» **AIM OF THE EXERCISE**:
Having located "D1: none -> zener (A VBUS, K N_7)" in the records below, repeat exactly the line it is on and all subsequent lines, ending with the last.

» **TASK DATA**:

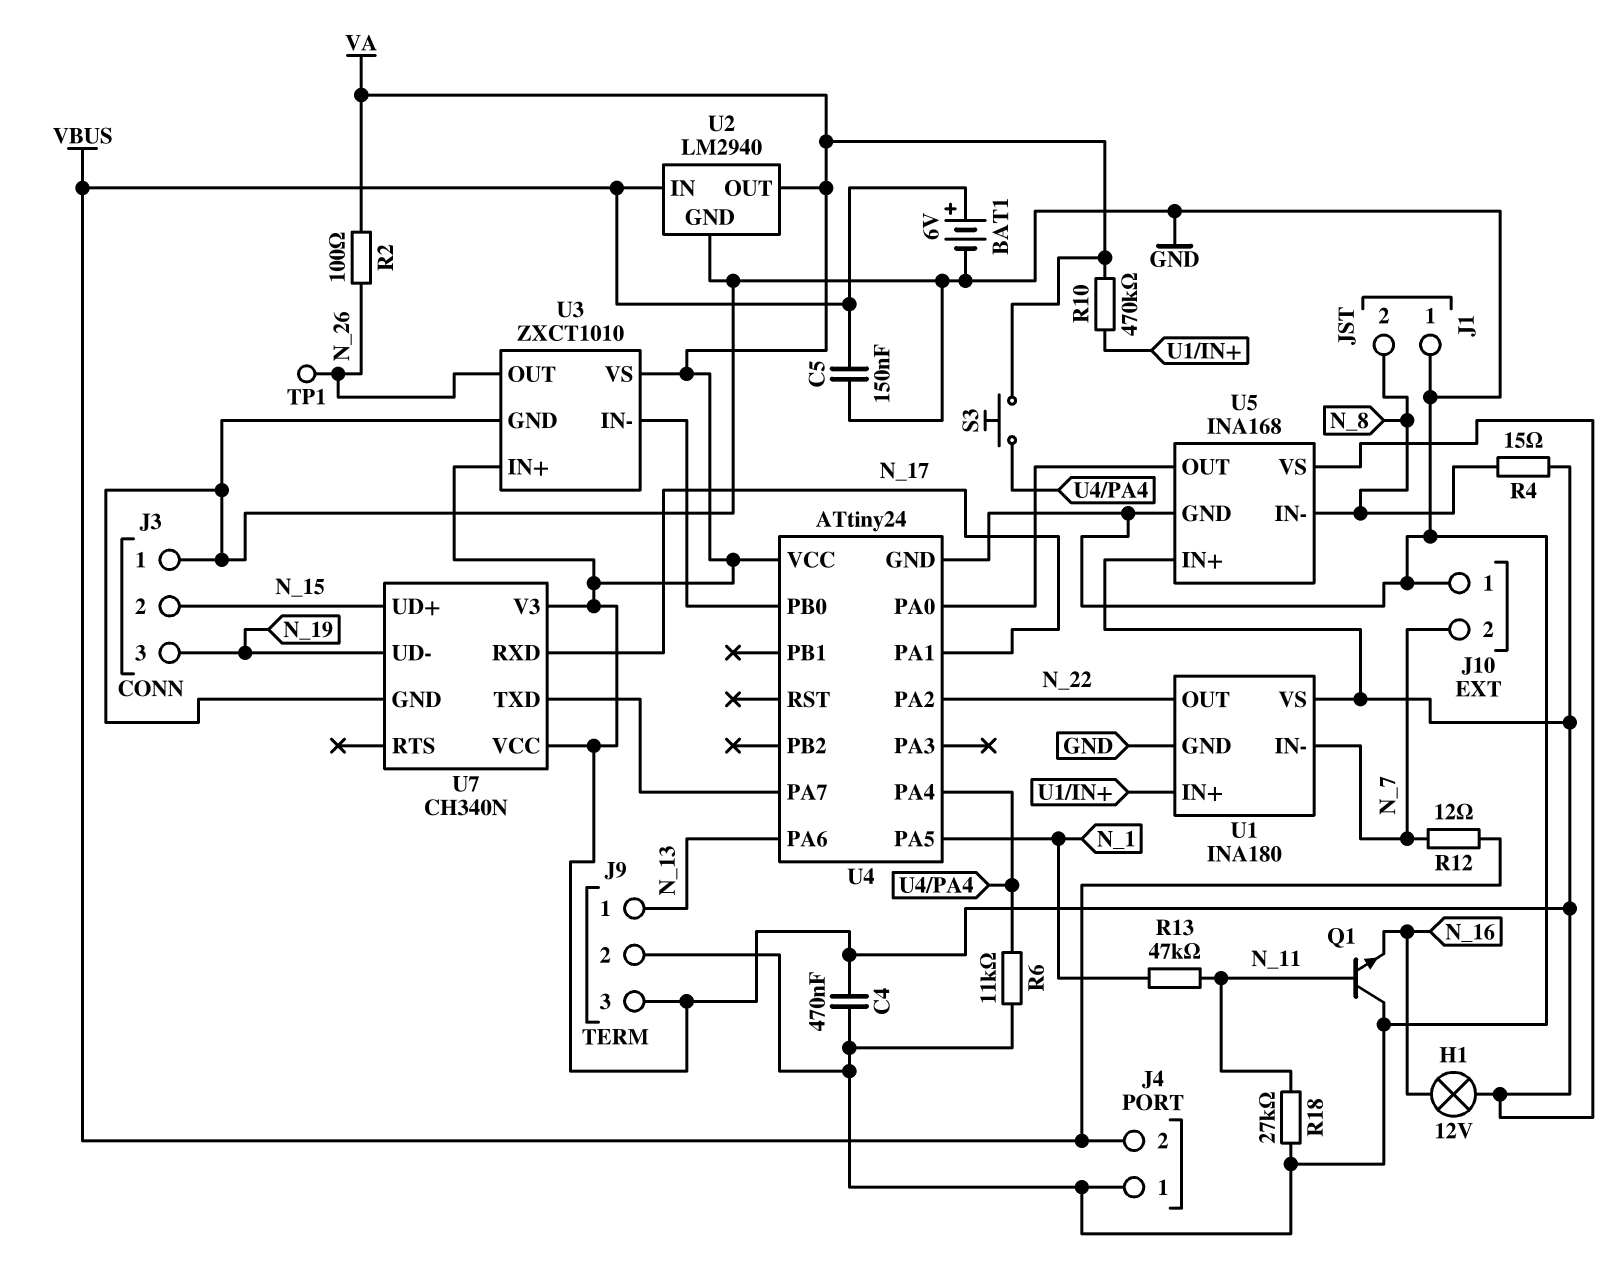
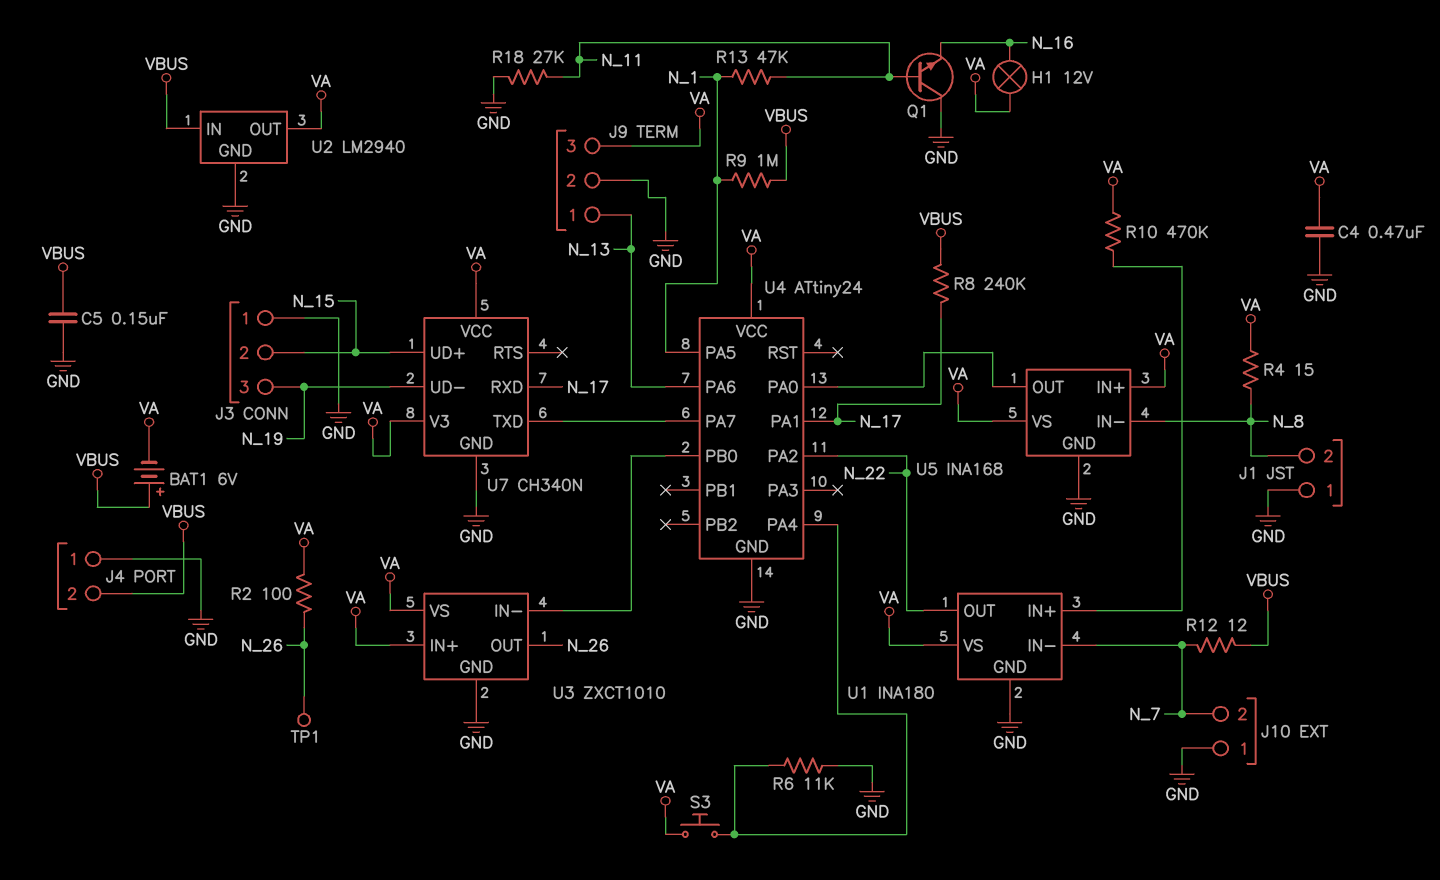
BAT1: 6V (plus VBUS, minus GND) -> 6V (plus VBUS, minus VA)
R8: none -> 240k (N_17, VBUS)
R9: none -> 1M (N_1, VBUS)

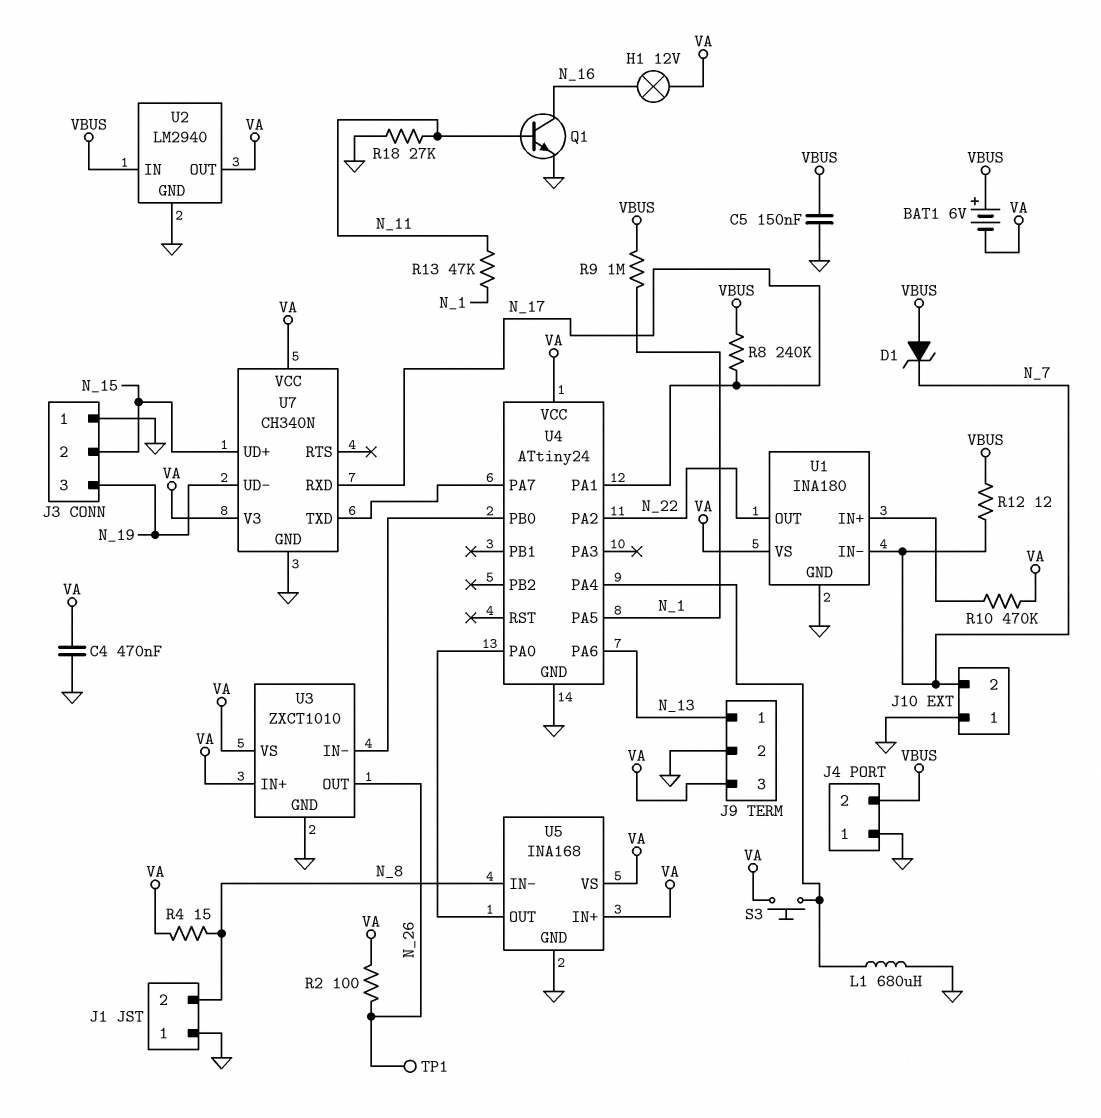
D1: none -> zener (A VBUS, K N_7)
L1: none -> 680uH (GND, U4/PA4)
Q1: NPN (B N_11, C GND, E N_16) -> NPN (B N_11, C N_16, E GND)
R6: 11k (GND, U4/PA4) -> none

» **OUTPUT FOR THIS EXERCISE**:
D1: none -> zener (A VBUS, K N_7)
L1: none -> 680uH (GND, U4/PA4)
Q1: NPN (B N_11, C GND, E N_16) -> NPN (B N_11, C N_16, E GND)
R6: 11k (GND, U4/PA4) -> none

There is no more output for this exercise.